## [Objective]
Locate each line in the lines below that contains the string "treble" and copy it out.

## [Entries]
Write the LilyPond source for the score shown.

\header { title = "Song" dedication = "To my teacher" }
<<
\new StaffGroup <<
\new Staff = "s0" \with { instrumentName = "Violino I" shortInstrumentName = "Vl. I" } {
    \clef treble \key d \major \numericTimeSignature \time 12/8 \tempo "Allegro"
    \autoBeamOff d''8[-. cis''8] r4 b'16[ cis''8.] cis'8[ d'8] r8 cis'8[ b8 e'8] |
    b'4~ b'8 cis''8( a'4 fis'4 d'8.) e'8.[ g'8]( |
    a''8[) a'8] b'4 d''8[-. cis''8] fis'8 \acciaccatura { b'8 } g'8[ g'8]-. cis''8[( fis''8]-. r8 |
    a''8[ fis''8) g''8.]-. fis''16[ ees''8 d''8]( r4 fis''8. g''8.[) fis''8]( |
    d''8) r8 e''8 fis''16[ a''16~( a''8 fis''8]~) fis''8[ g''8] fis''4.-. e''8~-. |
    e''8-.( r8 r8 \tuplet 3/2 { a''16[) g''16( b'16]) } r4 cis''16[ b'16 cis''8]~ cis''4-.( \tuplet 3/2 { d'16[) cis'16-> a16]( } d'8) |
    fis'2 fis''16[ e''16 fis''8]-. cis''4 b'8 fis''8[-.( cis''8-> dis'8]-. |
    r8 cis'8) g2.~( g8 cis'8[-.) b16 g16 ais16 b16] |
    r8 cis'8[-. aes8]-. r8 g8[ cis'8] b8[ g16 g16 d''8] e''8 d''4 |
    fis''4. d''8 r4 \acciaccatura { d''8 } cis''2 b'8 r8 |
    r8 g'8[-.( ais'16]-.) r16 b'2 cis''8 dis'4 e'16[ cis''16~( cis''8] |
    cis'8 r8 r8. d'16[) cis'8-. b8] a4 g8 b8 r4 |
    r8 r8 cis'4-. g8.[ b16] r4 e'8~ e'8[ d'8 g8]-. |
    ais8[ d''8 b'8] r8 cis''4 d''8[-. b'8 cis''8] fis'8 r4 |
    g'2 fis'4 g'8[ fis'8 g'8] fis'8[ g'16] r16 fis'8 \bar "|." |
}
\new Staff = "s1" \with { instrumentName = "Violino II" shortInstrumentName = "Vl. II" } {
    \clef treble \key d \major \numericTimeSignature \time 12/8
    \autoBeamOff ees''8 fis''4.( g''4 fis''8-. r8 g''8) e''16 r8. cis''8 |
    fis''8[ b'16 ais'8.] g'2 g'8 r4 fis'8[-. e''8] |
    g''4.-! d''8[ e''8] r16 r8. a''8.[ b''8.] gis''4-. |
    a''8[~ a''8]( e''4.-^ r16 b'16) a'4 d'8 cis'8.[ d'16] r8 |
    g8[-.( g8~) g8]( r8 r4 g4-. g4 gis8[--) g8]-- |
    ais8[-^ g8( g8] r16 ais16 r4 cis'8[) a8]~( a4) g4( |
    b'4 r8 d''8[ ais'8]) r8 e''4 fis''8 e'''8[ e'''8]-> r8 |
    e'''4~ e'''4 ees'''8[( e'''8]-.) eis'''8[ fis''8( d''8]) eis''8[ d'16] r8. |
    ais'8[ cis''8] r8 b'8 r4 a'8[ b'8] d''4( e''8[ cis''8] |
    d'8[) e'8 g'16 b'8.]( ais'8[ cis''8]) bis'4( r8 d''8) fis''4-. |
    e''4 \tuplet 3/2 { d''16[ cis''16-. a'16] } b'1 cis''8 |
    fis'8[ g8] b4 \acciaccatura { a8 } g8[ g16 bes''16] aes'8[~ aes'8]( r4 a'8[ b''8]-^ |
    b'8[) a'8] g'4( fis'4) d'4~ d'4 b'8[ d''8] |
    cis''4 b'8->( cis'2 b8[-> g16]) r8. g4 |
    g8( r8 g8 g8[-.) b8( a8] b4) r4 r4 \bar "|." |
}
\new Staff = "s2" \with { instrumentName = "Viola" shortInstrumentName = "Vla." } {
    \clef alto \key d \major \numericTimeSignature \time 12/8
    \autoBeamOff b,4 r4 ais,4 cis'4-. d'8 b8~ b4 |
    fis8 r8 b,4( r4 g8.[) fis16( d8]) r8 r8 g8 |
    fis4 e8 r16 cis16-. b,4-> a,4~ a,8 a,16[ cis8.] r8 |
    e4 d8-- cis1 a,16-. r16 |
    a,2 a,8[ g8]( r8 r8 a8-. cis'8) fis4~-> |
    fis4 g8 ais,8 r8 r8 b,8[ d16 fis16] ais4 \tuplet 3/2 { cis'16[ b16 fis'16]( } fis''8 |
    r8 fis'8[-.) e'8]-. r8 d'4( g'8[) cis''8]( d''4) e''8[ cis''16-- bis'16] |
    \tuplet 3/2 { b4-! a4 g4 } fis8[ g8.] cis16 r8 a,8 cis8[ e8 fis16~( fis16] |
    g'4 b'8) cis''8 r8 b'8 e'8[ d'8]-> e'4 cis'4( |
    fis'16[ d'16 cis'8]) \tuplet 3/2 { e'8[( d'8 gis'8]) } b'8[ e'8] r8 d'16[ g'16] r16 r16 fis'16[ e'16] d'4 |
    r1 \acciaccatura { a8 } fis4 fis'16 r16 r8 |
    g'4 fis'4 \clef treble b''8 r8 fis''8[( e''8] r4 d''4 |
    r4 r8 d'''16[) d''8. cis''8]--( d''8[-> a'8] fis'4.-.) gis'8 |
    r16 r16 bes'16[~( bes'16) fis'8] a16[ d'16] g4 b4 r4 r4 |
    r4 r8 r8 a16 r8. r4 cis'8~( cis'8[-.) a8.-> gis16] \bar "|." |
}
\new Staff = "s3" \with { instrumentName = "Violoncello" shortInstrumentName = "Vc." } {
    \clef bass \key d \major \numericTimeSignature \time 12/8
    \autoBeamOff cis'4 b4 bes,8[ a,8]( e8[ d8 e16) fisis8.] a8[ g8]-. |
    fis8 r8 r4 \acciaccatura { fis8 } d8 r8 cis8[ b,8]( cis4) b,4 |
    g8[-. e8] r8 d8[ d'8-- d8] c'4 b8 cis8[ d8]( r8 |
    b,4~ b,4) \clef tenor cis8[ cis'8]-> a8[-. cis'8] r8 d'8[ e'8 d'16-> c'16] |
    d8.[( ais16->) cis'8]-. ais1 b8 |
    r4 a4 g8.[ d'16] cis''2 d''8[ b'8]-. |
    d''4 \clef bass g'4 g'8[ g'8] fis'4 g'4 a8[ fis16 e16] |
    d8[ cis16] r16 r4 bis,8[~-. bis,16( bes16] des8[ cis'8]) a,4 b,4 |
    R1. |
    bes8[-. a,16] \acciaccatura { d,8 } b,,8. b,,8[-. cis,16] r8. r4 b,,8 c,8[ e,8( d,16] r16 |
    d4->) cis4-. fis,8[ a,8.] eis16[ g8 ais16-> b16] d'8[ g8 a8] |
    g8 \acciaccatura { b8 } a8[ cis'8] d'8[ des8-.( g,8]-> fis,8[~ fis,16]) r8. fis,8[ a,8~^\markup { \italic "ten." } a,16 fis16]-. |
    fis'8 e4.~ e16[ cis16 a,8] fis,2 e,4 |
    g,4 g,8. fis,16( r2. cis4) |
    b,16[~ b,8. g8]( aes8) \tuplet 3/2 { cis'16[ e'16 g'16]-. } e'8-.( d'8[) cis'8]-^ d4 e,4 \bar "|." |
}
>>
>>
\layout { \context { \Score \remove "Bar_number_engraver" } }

## [Answer to this task]
    \clef treble \key d \major \numericTimeSignature \time 12/8 \tempo "Allegro"
    \clef treble \key d \major \numericTimeSignature \time 12/8
    g'4 fis'4 \clef treble b''8 r8 fis''8[( e''8] r4 d''4 |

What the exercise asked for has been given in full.